# WHAT IS EXPECTED
Leave the pictures behind and reproduce every line of the listing exactly.

# EXTRACTED INFORMATION
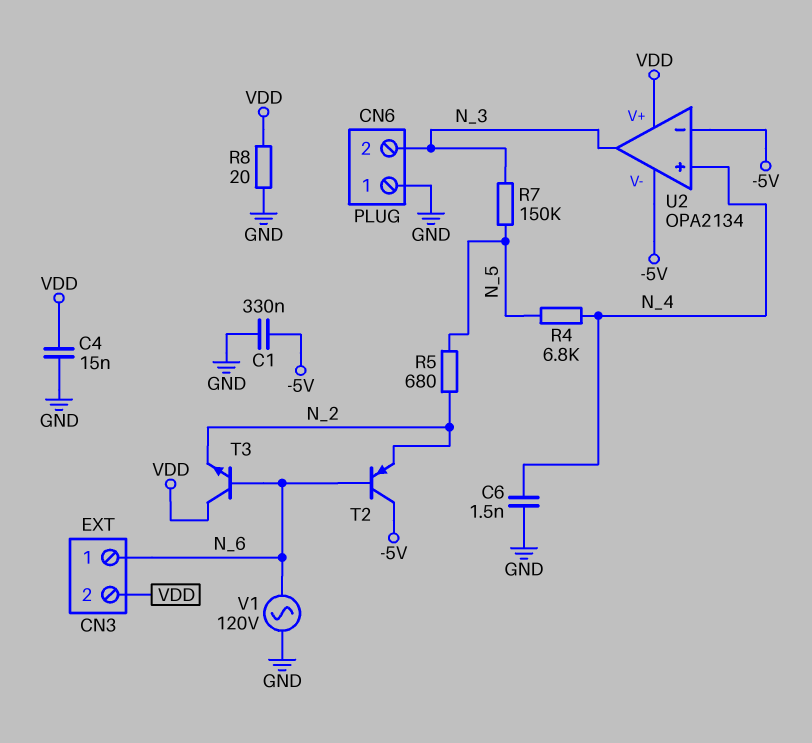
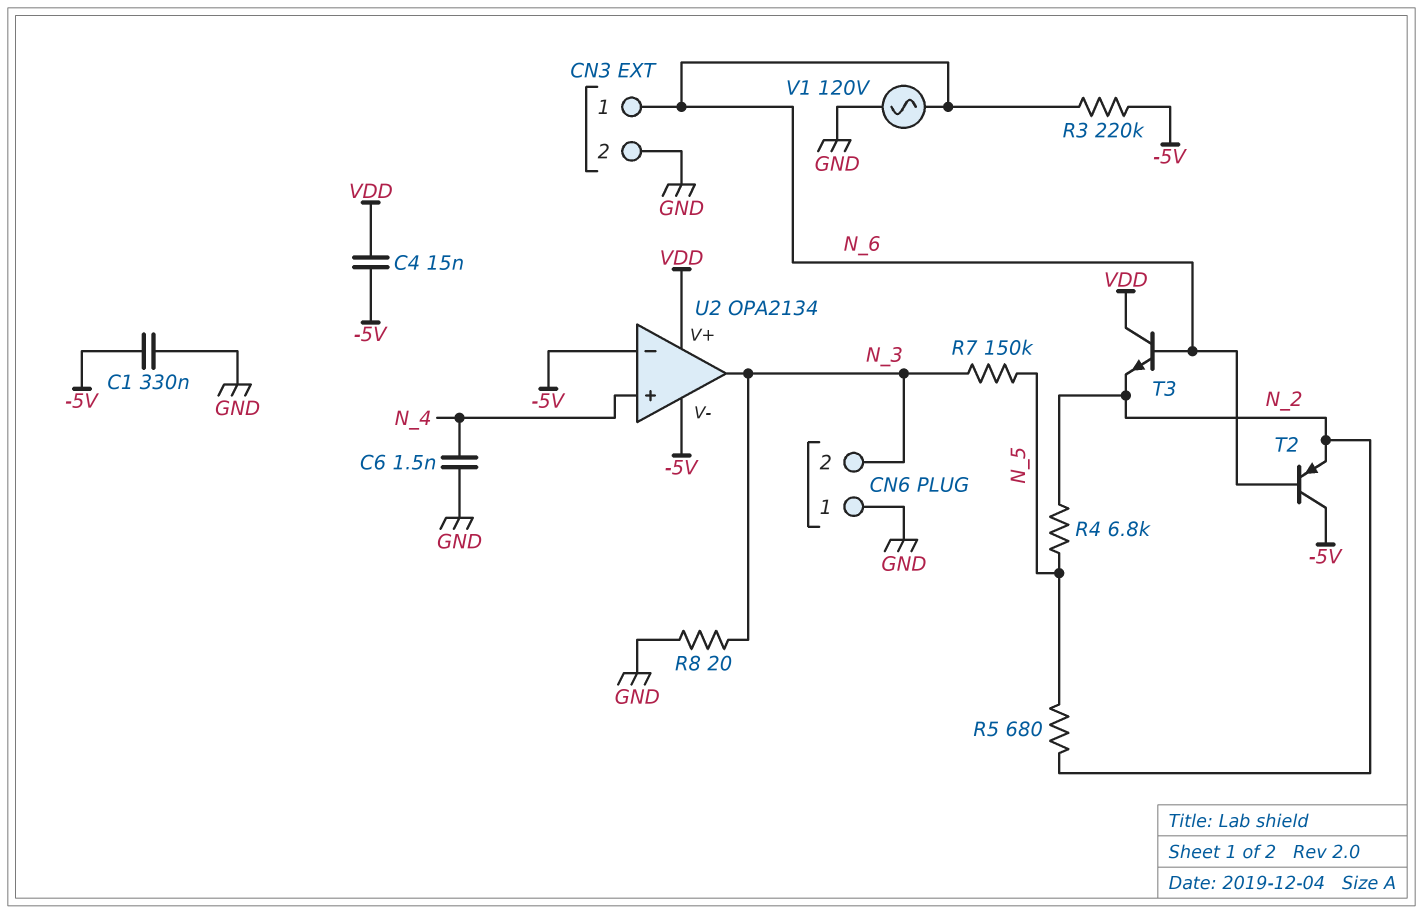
C4: 15nF (GND, VDD) -> 15nF (-5V, VDD)
CN3 pin 2: VDD -> GND
R3: none -> 220k (-5V, N_6)
R4: 6.8k (N_4, N_5) -> 6.8k (N_2, N_5)
R8: 20 (GND, VDD) -> 20 (GND, N_3)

# REPLY TO THE EXERCISE
C4: 15nF (GND, VDD) -> 15nF (-5V, VDD)
CN3 pin 2: VDD -> GND
R3: none -> 220k (-5V, N_6)
R4: 6.8k (N_4, N_5) -> 6.8k (N_2, N_5)
R8: 20 (GND, VDD) -> 20 (GND, N_3)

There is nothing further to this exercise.